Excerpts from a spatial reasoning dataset

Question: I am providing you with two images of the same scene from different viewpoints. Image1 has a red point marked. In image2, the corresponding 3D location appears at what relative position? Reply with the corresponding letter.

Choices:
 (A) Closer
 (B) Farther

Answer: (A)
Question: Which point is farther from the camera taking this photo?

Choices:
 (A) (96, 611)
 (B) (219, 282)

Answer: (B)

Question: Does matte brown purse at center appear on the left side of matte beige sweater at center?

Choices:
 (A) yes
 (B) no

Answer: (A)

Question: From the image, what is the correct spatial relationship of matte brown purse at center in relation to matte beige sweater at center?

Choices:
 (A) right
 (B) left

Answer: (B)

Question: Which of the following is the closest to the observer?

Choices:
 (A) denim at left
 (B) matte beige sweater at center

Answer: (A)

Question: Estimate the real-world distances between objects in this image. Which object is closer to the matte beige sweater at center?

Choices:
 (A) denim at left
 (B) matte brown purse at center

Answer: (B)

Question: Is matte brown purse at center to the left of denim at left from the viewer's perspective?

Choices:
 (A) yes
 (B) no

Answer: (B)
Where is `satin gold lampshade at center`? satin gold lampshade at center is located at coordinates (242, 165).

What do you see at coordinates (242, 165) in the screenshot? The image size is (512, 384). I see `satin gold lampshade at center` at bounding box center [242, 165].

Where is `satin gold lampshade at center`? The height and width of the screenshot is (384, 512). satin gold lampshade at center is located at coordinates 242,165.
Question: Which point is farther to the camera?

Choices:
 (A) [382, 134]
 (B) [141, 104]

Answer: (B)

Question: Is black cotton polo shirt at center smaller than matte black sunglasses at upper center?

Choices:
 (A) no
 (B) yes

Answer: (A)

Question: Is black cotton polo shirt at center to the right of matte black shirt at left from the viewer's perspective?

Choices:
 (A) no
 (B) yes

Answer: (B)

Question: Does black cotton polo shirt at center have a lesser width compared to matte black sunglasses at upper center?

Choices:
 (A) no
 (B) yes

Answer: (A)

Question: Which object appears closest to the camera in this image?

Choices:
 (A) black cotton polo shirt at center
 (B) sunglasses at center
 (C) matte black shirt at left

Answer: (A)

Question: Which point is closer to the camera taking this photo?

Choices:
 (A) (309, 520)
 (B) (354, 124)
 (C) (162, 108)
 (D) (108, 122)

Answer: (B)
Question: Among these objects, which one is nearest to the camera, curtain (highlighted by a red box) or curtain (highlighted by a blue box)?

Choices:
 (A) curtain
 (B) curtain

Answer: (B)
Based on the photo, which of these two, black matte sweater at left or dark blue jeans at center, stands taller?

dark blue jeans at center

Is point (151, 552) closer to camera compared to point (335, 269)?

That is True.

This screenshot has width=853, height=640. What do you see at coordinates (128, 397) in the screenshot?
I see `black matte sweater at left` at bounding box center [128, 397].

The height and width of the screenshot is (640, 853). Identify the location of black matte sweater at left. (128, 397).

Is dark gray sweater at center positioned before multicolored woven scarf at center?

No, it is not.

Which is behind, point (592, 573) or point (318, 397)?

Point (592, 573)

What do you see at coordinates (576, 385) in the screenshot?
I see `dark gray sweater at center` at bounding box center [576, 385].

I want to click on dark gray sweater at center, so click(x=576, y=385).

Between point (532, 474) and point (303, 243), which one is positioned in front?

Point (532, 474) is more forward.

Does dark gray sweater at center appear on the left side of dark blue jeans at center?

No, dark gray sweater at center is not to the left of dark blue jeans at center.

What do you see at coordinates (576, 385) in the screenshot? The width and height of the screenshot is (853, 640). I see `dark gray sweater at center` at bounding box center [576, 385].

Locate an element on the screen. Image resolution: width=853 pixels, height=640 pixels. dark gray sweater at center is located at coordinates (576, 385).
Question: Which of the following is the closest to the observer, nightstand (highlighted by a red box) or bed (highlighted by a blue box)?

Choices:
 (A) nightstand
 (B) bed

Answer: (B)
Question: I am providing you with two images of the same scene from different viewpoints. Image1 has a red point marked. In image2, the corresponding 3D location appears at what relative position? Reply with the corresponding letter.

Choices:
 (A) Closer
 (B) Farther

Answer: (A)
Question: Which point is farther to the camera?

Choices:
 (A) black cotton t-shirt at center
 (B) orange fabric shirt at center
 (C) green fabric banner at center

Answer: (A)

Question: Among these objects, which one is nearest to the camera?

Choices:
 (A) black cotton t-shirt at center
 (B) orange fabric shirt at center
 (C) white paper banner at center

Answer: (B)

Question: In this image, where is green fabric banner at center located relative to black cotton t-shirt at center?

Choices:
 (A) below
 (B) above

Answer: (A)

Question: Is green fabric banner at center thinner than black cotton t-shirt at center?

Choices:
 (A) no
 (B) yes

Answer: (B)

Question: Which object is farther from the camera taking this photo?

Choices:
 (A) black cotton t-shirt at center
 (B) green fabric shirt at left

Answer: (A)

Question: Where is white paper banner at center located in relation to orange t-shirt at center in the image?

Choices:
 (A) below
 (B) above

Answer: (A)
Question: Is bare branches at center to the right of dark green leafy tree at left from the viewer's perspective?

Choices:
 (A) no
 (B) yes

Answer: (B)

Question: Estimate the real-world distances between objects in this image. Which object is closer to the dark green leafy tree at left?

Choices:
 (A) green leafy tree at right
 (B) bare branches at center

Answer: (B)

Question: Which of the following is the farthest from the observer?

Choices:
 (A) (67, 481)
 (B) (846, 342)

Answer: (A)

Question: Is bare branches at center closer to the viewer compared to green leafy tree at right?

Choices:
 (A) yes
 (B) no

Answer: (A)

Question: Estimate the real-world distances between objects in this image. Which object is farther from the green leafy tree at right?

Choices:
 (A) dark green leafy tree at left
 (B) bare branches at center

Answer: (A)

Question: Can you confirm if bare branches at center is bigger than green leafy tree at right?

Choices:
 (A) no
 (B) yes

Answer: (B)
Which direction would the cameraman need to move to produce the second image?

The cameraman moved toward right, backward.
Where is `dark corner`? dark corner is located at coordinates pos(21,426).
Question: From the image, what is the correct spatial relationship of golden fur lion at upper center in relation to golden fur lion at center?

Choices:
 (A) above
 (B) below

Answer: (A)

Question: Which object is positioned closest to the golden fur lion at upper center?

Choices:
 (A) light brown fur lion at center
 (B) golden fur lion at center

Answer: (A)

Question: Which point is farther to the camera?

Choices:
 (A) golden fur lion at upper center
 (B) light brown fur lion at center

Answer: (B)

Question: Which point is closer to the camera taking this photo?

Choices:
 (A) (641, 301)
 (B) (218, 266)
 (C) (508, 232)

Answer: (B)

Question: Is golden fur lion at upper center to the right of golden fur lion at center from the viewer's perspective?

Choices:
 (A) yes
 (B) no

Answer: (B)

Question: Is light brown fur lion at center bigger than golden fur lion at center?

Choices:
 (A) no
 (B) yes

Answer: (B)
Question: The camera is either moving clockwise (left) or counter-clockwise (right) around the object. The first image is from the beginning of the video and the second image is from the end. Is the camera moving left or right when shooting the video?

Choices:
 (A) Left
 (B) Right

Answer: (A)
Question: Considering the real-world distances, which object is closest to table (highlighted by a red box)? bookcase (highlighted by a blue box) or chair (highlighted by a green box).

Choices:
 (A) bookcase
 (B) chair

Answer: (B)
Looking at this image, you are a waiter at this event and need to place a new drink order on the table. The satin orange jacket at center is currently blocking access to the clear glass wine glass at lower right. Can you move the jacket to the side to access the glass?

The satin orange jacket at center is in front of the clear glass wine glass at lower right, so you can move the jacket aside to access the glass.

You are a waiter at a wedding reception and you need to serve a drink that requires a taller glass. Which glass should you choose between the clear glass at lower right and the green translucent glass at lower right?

» **Directive**
Gather every line in the items above that contains the word "Estimate". Case matters.

» **The result**
Question: Estimate the real-world distances between objects in this image. Which object is closer to the matte beige sweater at center?
Question: Estimate the real-world distances between objects in this image. Which object is closer to the dark green leafy tree at left?
Question: Estimate the real-world distances between objects in this image. Which object is farther from the green leafy tree at right?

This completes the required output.